-------- INFORMATION GIVEN

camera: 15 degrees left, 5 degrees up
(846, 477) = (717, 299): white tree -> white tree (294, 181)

----------------
-------- INFORMATION GIVEN

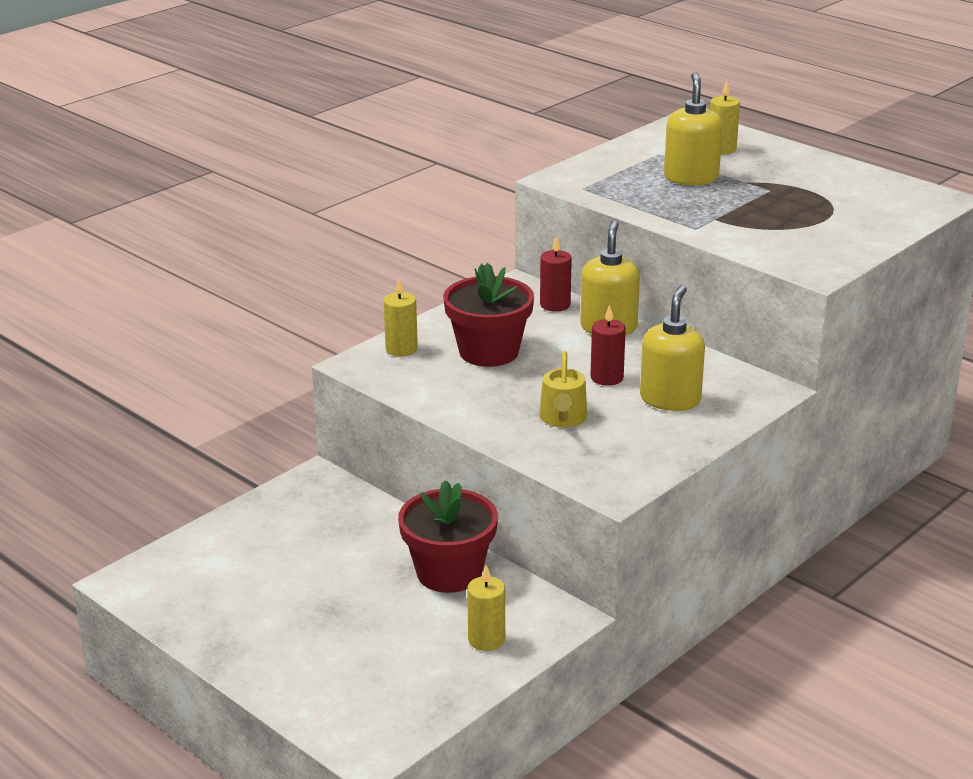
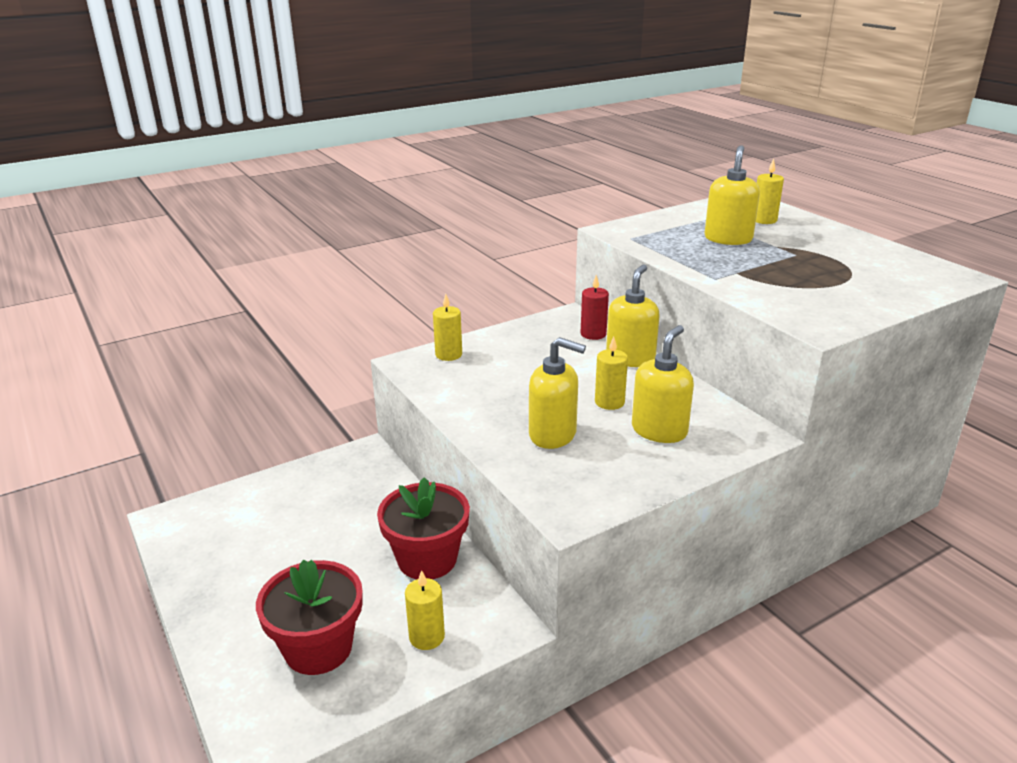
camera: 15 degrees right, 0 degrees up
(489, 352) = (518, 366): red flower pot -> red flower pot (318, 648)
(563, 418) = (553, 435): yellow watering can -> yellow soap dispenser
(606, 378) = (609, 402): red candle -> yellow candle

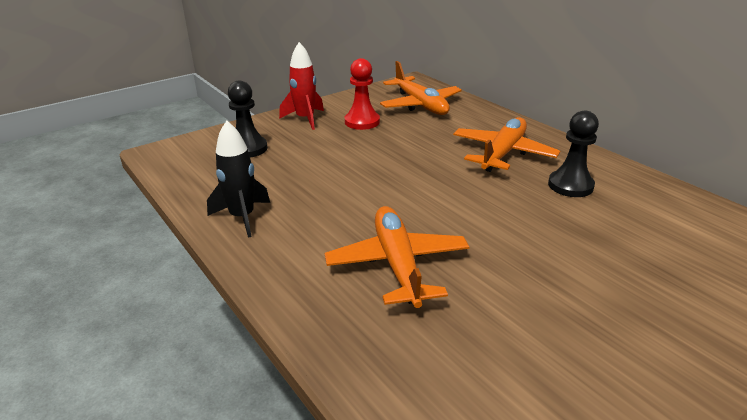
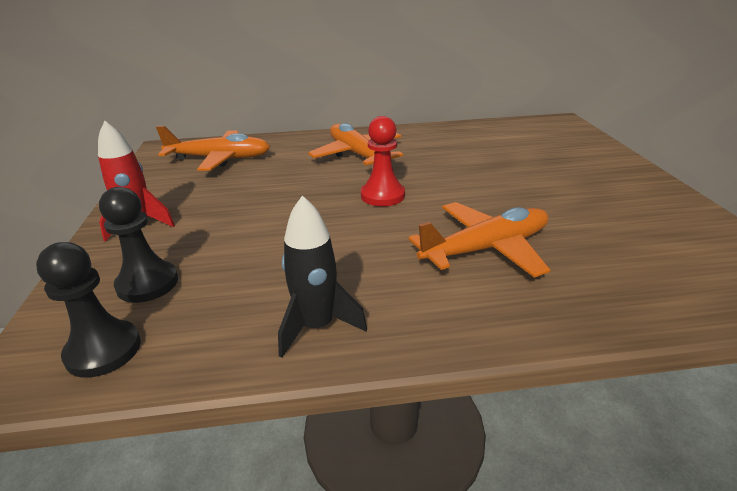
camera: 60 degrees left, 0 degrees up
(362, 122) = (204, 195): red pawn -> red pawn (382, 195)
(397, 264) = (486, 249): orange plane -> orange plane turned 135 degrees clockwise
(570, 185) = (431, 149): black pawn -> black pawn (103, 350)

----------------
-------- INFORMATION GIVEN

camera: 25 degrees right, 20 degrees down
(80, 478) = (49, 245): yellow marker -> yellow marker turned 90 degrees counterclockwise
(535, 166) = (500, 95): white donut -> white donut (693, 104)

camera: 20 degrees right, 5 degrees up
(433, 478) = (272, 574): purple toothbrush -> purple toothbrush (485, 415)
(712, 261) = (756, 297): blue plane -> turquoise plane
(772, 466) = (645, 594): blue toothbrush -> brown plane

----------------

GOAL OF THE EXERCISE |
Out of the preceding entries, pull every line containing the string "blue".

RESULT |
(712, 261) = (756, 297): blue plane -> turquoise plane
(772, 466) = (645, 594): blue toothbrush -> brown plane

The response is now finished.